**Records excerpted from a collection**
########################################

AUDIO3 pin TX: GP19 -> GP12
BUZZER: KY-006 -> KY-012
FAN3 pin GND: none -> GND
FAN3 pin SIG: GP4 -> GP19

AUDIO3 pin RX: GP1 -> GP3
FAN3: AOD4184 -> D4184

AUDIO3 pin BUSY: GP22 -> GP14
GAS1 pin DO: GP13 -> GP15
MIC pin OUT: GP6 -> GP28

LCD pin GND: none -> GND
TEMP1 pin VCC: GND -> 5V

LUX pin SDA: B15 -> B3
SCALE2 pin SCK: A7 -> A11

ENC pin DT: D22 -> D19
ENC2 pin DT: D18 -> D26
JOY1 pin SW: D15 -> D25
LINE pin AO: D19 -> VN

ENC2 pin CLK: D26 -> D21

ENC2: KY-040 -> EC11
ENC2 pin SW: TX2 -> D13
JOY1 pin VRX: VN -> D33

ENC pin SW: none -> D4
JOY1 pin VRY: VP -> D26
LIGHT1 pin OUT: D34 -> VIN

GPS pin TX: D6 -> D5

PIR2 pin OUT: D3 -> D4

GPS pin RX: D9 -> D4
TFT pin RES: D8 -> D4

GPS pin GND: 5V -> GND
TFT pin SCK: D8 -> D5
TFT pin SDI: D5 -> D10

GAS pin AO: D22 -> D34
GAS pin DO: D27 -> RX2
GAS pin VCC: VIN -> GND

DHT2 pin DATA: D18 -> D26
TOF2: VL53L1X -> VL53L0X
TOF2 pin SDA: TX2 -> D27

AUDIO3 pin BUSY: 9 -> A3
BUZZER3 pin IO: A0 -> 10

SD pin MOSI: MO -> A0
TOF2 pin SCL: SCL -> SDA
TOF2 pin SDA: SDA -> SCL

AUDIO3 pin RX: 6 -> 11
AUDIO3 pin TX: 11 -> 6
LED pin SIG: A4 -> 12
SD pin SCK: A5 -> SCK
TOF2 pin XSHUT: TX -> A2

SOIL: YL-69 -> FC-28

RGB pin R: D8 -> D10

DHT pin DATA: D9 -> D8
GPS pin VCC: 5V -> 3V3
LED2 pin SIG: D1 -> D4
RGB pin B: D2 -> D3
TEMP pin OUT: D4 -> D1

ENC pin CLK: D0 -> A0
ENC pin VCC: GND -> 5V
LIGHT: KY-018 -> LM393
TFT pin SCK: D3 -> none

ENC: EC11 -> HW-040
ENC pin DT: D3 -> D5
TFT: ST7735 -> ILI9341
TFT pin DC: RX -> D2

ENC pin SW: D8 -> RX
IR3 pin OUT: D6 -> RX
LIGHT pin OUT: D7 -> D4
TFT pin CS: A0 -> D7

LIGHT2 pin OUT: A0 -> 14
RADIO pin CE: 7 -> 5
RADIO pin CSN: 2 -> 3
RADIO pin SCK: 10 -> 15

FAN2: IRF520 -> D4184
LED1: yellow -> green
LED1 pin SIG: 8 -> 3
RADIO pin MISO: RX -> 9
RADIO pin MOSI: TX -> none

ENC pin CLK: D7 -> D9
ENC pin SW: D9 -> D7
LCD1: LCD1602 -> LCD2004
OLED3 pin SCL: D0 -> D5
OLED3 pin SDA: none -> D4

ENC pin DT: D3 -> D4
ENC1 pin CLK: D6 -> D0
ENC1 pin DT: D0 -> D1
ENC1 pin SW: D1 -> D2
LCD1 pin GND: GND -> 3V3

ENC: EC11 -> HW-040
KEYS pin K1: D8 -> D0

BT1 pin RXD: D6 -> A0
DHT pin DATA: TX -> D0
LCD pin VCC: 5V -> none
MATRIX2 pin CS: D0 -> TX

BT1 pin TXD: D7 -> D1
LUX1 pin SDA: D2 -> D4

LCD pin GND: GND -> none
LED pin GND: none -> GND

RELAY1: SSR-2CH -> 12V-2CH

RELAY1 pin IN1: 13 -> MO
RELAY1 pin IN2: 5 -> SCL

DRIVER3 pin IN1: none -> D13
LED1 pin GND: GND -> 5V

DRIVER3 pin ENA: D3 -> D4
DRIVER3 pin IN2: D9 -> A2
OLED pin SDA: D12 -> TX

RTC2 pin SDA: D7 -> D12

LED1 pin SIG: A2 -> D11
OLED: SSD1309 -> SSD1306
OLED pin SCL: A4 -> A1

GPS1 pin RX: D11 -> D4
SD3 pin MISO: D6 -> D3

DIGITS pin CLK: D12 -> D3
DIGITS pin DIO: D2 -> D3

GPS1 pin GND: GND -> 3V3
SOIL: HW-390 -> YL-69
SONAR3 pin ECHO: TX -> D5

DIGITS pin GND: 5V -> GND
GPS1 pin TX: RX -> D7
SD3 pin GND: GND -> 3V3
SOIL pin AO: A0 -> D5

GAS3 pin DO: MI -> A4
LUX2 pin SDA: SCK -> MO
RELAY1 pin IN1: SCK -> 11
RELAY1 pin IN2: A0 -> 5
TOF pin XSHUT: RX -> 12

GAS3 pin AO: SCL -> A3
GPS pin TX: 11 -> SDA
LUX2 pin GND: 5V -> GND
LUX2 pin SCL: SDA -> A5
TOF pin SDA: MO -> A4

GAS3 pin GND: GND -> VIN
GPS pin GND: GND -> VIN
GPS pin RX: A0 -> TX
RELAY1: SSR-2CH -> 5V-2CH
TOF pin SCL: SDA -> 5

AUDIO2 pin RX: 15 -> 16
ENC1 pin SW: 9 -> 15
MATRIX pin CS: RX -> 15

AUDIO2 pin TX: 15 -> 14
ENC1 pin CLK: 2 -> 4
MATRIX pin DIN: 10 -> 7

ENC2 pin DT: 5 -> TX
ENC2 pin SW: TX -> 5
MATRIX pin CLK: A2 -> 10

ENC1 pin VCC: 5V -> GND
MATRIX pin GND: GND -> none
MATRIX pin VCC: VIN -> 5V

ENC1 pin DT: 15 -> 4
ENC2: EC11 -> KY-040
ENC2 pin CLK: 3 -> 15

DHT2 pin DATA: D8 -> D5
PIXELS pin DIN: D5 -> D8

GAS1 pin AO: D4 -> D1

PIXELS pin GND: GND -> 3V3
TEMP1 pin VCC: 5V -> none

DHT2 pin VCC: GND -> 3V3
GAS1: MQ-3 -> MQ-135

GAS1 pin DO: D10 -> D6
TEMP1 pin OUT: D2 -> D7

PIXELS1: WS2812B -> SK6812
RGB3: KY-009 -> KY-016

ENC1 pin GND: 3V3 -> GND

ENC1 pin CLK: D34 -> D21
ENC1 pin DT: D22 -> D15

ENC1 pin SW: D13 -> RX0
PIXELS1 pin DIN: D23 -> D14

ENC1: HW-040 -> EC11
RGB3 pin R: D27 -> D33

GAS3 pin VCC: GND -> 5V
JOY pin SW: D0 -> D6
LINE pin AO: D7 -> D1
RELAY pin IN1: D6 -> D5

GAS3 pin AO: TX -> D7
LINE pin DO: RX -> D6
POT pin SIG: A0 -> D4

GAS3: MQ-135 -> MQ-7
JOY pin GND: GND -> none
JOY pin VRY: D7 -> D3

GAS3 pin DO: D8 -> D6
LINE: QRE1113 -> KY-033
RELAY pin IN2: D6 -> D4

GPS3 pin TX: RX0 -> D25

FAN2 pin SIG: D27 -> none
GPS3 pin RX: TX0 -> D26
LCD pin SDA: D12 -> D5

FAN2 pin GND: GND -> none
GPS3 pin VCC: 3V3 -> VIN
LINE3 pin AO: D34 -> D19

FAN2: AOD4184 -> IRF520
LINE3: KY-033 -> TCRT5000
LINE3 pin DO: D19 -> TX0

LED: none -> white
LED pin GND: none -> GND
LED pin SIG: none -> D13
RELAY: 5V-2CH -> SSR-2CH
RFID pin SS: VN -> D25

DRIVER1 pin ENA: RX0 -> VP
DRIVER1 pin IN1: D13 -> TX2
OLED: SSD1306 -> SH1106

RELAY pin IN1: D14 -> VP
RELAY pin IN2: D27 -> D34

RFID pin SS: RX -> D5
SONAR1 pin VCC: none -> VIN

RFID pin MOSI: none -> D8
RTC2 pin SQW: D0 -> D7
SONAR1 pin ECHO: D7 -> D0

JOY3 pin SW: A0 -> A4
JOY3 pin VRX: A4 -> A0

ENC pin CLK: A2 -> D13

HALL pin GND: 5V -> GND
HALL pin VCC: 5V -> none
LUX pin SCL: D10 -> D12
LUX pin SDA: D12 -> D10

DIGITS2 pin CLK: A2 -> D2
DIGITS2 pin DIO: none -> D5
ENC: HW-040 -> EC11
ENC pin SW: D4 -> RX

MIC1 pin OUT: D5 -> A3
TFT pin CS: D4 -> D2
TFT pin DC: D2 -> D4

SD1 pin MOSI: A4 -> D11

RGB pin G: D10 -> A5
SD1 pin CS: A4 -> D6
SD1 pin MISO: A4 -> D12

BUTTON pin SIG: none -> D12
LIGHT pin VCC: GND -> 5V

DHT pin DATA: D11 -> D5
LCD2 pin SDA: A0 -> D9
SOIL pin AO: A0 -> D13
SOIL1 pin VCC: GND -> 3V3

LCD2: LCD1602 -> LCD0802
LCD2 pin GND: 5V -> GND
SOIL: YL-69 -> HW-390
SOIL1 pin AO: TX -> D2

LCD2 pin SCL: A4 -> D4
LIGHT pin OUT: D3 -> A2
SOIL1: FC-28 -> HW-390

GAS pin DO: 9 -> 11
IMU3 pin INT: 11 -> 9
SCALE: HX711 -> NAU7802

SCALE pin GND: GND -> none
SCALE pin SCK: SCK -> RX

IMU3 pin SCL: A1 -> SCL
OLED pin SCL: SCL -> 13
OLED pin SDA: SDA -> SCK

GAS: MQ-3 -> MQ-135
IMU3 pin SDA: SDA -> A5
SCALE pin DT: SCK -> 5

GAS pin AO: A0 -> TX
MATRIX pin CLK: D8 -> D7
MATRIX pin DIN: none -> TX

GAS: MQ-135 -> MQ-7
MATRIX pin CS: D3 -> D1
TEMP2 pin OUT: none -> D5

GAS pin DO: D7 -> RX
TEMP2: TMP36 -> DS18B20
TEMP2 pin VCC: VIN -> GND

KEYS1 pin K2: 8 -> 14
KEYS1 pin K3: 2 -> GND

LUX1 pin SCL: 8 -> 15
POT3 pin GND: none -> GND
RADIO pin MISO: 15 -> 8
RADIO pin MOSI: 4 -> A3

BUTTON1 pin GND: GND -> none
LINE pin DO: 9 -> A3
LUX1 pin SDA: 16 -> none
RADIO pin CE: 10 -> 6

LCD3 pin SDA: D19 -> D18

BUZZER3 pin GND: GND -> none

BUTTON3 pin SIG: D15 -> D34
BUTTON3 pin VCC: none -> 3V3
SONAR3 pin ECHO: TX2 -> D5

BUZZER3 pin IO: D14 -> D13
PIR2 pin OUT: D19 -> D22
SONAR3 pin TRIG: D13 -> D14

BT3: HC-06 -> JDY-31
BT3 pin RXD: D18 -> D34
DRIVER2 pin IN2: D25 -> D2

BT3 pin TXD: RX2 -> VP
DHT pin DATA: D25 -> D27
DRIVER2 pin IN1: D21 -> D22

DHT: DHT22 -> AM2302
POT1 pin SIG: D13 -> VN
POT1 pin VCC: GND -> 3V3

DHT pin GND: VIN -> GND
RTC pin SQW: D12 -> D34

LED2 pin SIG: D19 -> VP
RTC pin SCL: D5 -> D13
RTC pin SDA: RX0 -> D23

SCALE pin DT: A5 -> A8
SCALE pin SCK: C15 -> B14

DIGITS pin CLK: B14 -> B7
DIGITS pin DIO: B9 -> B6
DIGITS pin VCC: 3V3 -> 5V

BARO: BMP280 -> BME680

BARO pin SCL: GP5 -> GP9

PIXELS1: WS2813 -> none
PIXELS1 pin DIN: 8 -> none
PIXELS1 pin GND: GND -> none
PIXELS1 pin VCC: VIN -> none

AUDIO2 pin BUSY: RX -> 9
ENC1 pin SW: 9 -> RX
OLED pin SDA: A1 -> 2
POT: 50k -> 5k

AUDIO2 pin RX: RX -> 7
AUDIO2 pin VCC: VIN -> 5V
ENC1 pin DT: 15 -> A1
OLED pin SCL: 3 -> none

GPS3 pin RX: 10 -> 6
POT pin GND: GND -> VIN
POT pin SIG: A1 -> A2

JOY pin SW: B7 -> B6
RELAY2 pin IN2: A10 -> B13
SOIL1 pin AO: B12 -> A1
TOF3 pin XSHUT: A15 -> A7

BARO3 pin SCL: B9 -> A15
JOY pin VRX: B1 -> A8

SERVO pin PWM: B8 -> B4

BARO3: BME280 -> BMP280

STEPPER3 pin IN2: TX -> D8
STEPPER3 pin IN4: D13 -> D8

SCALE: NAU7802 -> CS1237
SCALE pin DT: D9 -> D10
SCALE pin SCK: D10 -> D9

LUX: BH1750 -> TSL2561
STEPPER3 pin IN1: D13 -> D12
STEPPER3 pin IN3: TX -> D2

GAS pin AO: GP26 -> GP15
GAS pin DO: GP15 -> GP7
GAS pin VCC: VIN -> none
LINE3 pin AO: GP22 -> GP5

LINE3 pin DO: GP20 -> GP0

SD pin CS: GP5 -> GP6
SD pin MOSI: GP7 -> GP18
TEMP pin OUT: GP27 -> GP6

########################################

Across the entries above, count the lines with the word "DATA" and report that count by itself.

**Answer**
6